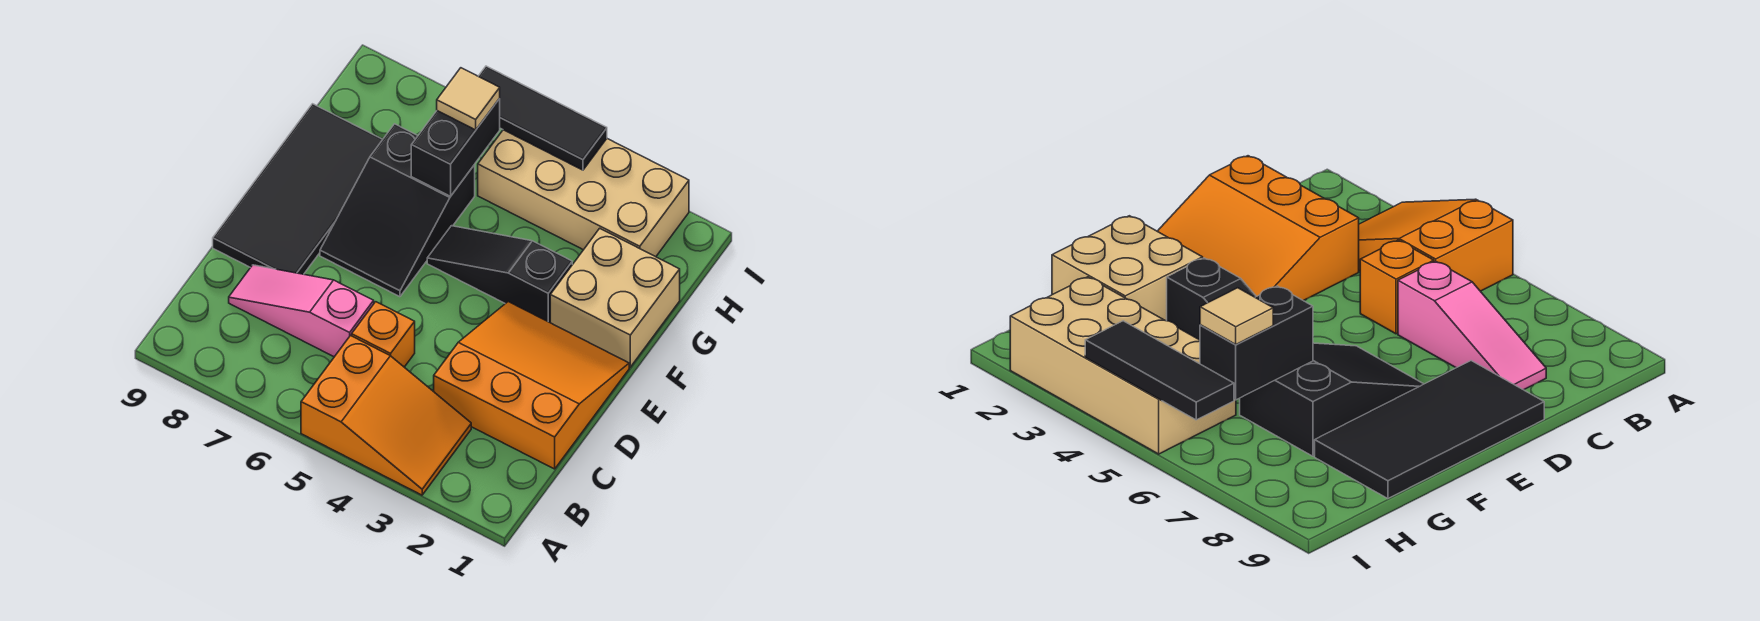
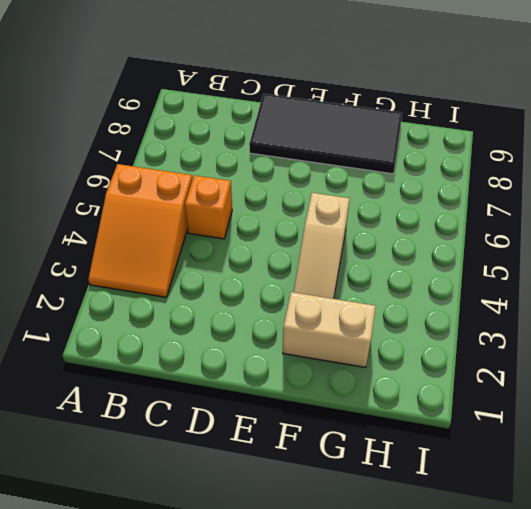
tan brick F2:G2 level 1 -> tan brick F1:G2 level 1
tan slope F3:F5 level 1 top 5 -> black slope F3:F5 level 1 top 3
none -> orange slope C1:E3 level 1 top C
none -> pink slope C6:C8 level 1 top 6
none -> black slope E6:G7 level 1 top G

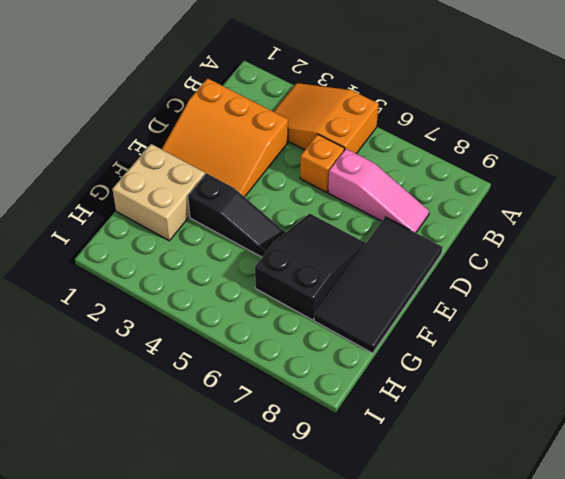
none -> tan brick H2:I5 level 1
none -> black brick G6:H6 level 2
none -> black tile I4:I6 level 2

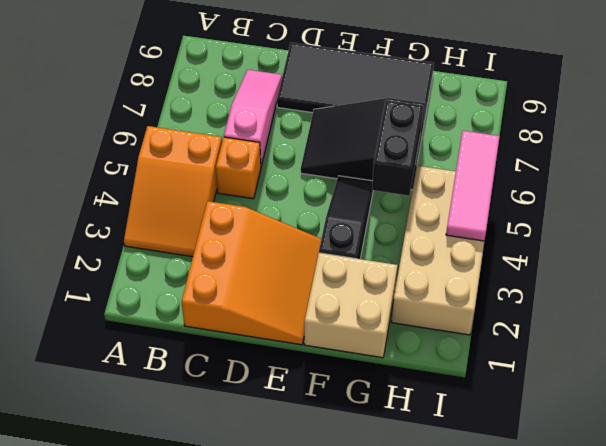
black brick G5:G6 level 2 -> black brick G6:H6 level 2
pink tile I4:I6 level 2 -> black tile I4:I6 level 2
none -> tan tile H6 level 3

◇ ◇ ◇ ◇

- To do -
Pictures aside, every entry above must be repeated exactly.

- Result of this exercise -
tan brick F2:G2 level 1 -> tan brick F1:G2 level 1
tan slope F3:F5 level 1 top 5 -> black slope F3:F5 level 1 top 3
none -> orange slope C1:E3 level 1 top C
none -> pink slope C6:C8 level 1 top 6
none -> black slope E6:G7 level 1 top G

none -> tan brick H2:I5 level 1
none -> black brick G6:H6 level 2
none -> black tile I4:I6 level 2

black brick G5:G6 level 2 -> black brick G6:H6 level 2
pink tile I4:I6 level 2 -> black tile I4:I6 level 2
none -> tan tile H6 level 3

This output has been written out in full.